Task to complete
Find and copy each line of the data that includes "black".
═════ Supplied data
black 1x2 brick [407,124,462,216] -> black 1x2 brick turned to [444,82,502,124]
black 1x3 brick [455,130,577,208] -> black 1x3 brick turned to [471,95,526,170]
══════════
═════ Supplied data
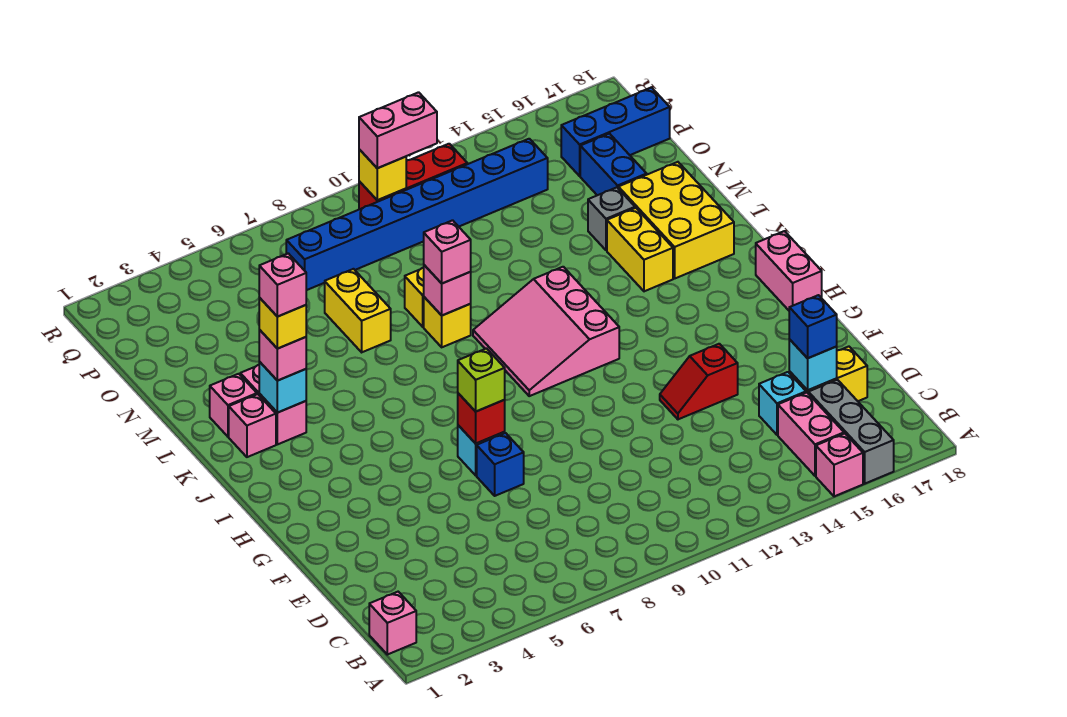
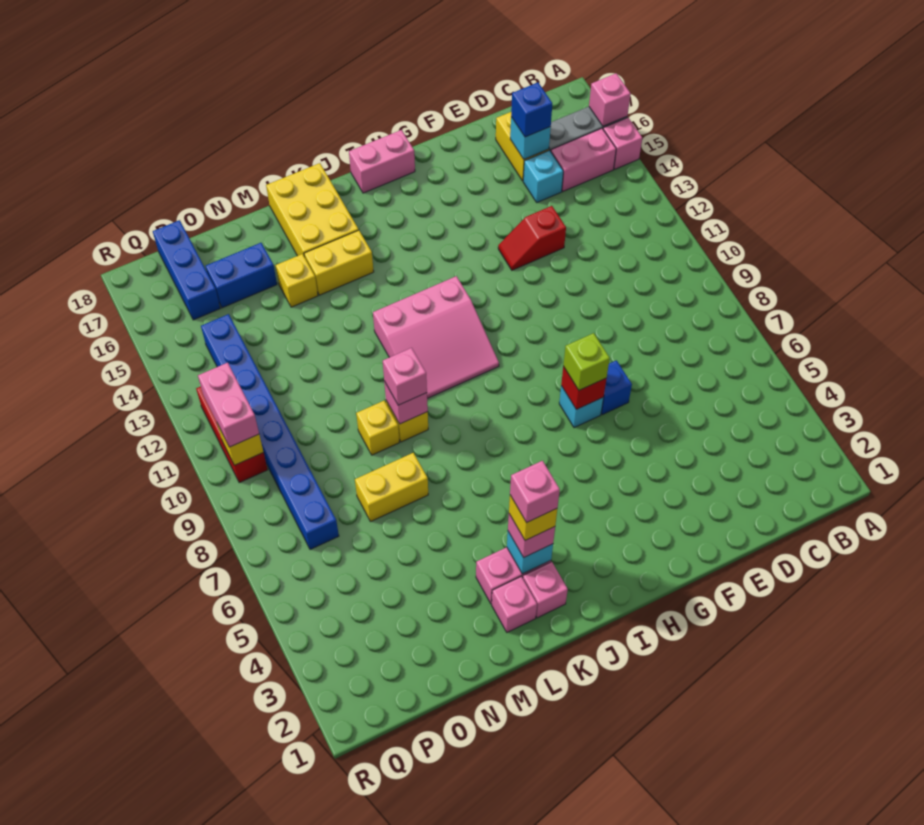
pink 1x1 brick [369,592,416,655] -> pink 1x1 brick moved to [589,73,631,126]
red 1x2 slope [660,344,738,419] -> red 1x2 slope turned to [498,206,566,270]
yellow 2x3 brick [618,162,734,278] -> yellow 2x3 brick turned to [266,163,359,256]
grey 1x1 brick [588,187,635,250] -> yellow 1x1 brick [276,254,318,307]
══════════
Your solution
black 1x2 brick [407,124,462,216] -> black 1x2 brick turned to [444,82,502,124]
black 1x3 brick [455,130,577,208] -> black 1x3 brick turned to [471,95,526,170]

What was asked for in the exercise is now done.